» **WHAT THE TASK ASKS**: Locate every line below that contains the word "plus" and copy it.

Revision tracking records:
--------------------

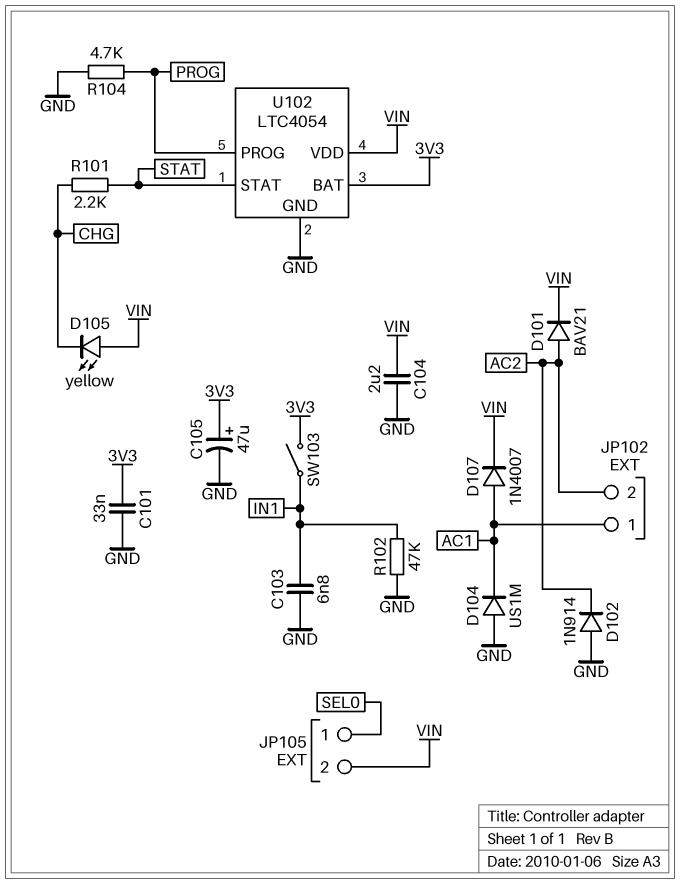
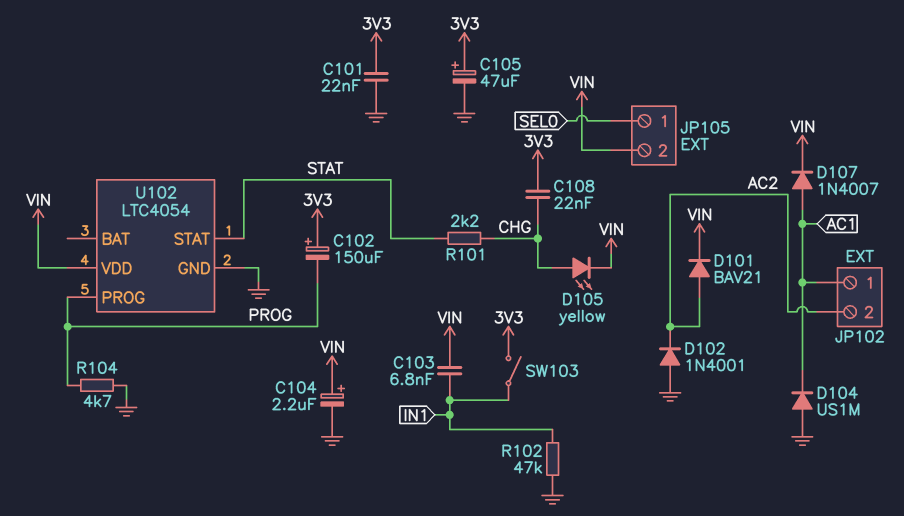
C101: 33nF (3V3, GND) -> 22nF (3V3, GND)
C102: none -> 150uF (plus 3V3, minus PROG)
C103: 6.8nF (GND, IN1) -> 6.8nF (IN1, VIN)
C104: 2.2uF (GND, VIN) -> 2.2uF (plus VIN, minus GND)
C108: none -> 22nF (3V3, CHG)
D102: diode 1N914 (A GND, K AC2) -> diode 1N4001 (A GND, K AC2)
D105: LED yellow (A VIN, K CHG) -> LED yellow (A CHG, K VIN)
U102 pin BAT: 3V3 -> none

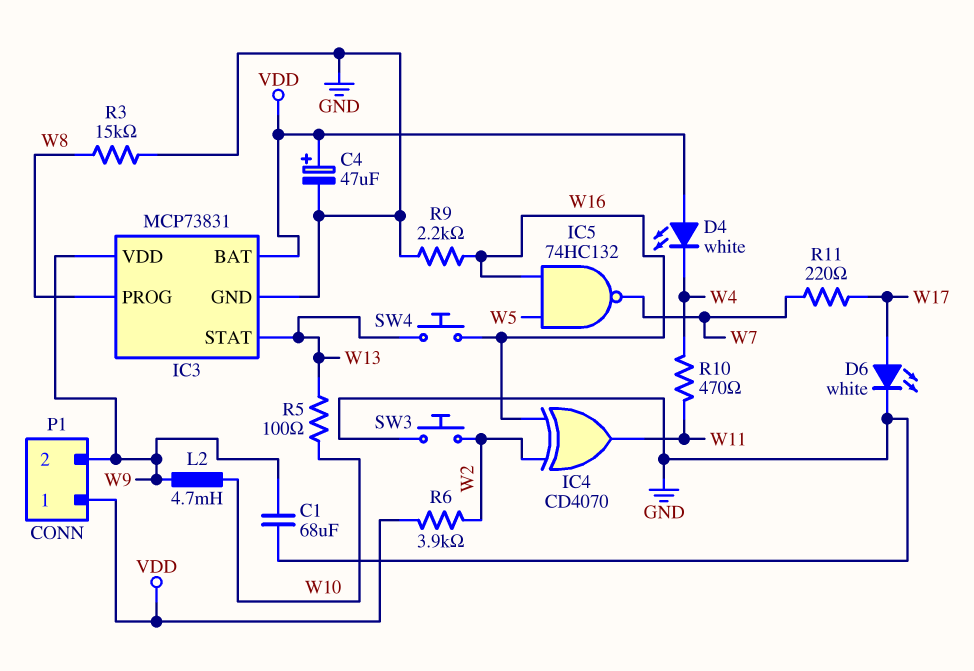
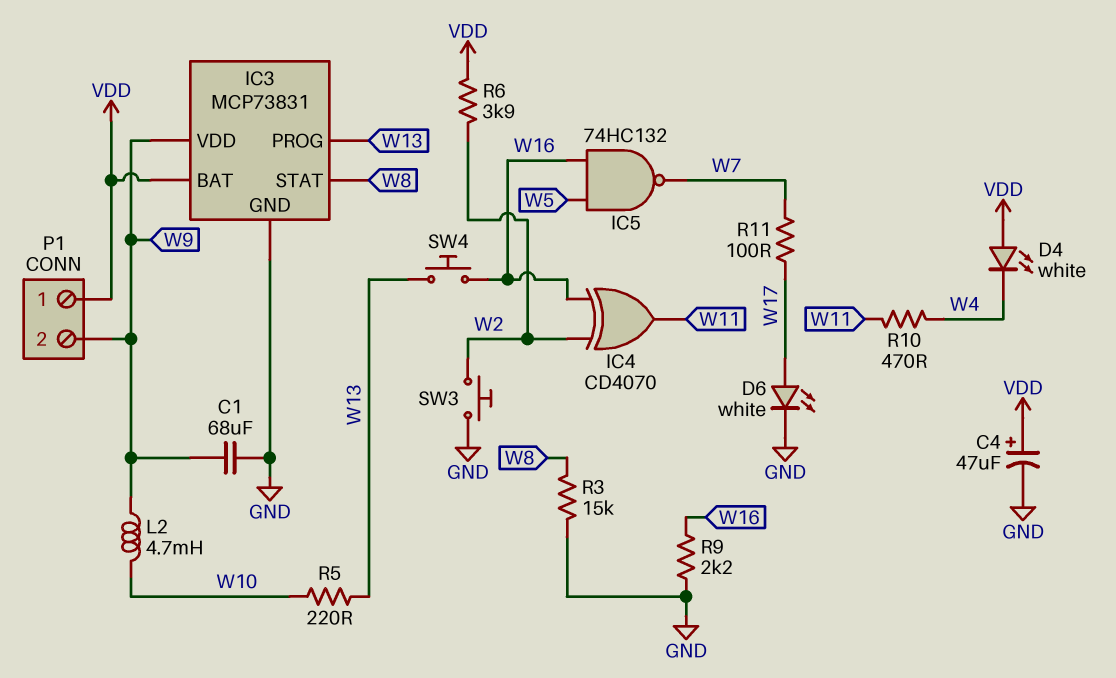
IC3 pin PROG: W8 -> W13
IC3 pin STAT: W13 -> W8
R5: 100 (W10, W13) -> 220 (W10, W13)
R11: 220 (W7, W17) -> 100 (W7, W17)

--------------------

» **SOLUTION**:
C102: none -> 150uF (plus 3V3, minus PROG)
C104: 2.2uF (GND, VIN) -> 2.2uF (plus VIN, minus GND)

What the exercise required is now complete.